Structured diff data:
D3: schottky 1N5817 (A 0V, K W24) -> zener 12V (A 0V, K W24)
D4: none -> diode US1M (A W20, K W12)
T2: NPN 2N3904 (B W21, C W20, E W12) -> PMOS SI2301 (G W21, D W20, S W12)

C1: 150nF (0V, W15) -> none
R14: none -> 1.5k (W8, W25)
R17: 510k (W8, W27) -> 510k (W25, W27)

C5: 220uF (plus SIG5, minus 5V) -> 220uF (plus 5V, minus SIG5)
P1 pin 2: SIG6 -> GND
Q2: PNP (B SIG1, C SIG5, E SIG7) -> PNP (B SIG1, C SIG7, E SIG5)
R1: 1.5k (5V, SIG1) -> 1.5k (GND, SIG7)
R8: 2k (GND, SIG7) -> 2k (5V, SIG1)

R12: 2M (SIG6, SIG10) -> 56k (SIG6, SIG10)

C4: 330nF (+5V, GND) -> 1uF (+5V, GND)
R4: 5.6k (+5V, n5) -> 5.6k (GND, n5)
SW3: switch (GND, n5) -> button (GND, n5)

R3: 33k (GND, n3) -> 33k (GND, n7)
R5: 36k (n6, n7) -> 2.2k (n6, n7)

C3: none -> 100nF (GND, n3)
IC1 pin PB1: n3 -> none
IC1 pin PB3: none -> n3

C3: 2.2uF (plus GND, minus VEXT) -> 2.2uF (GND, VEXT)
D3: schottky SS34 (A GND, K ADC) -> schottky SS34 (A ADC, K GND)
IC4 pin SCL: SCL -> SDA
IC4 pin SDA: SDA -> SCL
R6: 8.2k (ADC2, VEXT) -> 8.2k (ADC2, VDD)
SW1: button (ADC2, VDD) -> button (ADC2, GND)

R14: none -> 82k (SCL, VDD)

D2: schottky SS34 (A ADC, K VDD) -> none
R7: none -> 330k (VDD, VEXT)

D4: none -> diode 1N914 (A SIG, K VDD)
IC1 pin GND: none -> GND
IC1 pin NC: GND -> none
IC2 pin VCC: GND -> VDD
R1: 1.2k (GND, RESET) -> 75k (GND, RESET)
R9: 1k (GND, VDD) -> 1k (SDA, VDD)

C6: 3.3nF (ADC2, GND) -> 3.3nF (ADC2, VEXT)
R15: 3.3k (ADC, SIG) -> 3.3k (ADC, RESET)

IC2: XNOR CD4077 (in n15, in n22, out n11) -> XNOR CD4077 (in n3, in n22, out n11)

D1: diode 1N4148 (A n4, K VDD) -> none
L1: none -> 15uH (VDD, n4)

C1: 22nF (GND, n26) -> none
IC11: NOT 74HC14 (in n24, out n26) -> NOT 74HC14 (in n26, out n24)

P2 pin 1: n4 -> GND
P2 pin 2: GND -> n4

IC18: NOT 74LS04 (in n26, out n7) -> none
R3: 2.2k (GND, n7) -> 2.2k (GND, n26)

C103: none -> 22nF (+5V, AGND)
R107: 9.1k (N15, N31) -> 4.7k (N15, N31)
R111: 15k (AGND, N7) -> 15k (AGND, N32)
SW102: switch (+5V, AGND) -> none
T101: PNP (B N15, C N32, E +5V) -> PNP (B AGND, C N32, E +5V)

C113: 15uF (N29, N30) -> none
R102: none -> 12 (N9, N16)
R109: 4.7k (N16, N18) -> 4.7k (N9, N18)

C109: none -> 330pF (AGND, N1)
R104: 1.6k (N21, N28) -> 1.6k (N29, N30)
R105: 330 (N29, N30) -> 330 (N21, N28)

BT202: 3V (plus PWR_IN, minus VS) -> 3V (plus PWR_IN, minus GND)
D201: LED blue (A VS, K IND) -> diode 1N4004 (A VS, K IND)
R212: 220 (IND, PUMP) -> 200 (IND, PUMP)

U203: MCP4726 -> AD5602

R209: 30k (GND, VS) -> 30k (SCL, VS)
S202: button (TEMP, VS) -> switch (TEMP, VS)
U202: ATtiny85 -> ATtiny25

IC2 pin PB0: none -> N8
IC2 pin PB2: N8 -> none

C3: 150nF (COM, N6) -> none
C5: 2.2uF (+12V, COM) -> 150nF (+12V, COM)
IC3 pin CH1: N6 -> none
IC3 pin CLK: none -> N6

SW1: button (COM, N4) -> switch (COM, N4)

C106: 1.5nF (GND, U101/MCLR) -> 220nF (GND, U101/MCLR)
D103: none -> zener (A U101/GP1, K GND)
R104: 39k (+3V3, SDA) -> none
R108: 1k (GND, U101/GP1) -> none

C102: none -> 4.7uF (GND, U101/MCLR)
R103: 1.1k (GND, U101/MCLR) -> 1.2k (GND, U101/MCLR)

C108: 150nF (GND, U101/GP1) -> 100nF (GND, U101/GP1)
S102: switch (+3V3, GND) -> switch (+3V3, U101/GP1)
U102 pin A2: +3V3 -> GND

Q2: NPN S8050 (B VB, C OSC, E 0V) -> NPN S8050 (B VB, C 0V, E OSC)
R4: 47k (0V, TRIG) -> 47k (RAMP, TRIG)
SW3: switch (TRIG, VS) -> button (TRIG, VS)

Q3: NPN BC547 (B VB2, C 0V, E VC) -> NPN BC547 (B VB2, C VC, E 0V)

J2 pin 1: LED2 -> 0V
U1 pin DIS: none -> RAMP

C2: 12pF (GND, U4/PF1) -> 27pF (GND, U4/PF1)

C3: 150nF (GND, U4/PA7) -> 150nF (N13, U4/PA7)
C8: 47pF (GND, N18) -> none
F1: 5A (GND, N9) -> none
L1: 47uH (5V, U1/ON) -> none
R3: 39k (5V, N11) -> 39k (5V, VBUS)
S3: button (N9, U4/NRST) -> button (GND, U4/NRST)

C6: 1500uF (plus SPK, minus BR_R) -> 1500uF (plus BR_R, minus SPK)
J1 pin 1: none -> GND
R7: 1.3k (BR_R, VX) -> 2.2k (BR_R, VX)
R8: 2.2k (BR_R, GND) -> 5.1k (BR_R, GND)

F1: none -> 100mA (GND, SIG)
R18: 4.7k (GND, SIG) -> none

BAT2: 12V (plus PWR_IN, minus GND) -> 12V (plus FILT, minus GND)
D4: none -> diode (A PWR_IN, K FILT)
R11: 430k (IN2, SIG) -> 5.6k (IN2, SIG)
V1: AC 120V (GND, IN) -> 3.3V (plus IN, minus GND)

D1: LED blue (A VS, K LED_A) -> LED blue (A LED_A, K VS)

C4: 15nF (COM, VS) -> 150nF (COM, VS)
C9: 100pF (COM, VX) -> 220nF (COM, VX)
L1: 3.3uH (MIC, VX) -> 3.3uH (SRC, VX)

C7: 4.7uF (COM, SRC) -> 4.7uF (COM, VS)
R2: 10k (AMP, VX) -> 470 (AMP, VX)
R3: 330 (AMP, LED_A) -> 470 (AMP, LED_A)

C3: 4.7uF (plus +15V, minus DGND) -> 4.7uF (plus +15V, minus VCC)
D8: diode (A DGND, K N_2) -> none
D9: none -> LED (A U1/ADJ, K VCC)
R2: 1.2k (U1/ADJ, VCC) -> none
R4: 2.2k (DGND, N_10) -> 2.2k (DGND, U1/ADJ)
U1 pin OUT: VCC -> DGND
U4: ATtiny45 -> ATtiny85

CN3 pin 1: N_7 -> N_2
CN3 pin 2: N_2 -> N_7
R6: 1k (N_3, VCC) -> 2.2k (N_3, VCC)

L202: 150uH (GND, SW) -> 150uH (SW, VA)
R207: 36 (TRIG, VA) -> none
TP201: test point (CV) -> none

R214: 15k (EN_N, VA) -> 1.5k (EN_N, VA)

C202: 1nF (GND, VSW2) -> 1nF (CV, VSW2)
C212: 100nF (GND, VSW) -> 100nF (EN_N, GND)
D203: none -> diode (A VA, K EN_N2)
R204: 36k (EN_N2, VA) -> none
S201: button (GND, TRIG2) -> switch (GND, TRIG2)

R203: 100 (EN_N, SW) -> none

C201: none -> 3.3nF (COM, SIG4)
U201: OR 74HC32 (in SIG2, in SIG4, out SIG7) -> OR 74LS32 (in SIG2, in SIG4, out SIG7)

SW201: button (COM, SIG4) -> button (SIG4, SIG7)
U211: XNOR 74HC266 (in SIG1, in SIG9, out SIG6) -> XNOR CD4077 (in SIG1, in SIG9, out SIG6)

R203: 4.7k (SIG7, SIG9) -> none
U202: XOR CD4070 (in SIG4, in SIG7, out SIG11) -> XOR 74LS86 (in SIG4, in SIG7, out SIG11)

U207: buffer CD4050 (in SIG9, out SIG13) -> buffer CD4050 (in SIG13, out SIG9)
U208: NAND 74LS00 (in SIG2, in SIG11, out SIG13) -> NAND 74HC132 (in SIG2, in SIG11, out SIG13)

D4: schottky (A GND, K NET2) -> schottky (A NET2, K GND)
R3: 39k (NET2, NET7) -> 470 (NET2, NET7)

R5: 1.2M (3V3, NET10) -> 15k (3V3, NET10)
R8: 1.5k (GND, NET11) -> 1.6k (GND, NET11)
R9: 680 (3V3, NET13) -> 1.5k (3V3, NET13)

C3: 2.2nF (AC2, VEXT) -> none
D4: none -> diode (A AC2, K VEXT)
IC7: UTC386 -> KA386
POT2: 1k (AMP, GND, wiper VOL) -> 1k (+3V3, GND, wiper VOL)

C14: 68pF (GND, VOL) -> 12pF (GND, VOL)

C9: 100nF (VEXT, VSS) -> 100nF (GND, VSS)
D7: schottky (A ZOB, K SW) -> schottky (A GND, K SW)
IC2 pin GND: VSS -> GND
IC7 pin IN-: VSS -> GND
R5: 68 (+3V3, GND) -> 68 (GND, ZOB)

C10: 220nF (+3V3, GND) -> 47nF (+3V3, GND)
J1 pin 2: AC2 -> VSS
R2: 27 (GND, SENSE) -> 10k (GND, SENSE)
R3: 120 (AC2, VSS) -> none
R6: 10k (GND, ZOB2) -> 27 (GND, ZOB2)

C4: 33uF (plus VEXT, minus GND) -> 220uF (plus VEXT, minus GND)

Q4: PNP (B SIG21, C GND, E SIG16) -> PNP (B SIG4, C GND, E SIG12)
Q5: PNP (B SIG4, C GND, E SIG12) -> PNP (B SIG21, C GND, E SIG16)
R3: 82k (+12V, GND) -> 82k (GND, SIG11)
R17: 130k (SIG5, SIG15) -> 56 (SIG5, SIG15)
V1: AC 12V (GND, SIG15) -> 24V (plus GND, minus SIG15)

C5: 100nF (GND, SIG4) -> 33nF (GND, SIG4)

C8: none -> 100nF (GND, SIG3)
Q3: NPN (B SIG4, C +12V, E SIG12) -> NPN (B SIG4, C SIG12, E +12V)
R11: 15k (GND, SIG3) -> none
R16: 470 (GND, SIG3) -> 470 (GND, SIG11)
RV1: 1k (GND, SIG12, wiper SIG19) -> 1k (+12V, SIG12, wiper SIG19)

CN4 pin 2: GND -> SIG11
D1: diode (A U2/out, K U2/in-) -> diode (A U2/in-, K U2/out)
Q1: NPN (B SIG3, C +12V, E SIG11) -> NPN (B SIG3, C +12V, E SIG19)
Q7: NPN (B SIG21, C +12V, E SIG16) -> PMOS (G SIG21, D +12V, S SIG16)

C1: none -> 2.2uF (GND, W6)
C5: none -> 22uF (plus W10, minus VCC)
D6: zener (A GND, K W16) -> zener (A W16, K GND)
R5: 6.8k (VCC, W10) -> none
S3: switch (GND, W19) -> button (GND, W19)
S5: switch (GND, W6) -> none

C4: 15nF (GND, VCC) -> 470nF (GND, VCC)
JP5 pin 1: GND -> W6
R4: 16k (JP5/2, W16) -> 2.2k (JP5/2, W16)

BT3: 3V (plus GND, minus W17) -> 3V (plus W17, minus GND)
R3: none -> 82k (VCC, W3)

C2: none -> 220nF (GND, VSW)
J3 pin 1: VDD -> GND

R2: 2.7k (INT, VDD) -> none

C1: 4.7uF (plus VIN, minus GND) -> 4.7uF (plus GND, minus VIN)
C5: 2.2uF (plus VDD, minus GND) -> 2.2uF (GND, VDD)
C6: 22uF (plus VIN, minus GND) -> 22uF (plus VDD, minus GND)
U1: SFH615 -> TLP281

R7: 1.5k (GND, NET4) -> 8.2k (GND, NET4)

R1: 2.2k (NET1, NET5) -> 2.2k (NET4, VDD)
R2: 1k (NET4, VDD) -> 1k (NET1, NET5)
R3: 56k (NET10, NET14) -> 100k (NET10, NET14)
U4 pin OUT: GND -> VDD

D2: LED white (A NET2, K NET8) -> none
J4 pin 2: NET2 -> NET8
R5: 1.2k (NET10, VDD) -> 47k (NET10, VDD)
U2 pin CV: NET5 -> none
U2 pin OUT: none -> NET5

→ **Aim of the exercise**
Your answer should consist of the lines from the line with "R11: 15k (GND, SIG3) -> none" to the line with "C4: 15nF (GND, VCC) -> 470nF (GND, VCC)" above, repeated exactly, both ends included.

→ **Your solution**
R11: 15k (GND, SIG3) -> none
R16: 470 (GND, SIG3) -> 470 (GND, SIG11)
RV1: 1k (GND, SIG12, wiper SIG19) -> 1k (+12V, SIG12, wiper SIG19)

CN4 pin 2: GND -> SIG11
D1: diode (A U2/out, K U2/in-) -> diode (A U2/in-, K U2/out)
Q1: NPN (B SIG3, C +12V, E SIG11) -> NPN (B SIG3, C +12V, E SIG19)
Q7: NPN (B SIG21, C +12V, E SIG16) -> PMOS (G SIG21, D +12V, S SIG16)

C1: none -> 2.2uF (GND, W6)
C5: none -> 22uF (plus W10, minus VCC)
D6: zener (A GND, K W16) -> zener (A W16, K GND)
R5: 6.8k (VCC, W10) -> none
S3: switch (GND, W19) -> button (GND, W19)
S5: switch (GND, W6) -> none

C4: 15nF (GND, VCC) -> 470nF (GND, VCC)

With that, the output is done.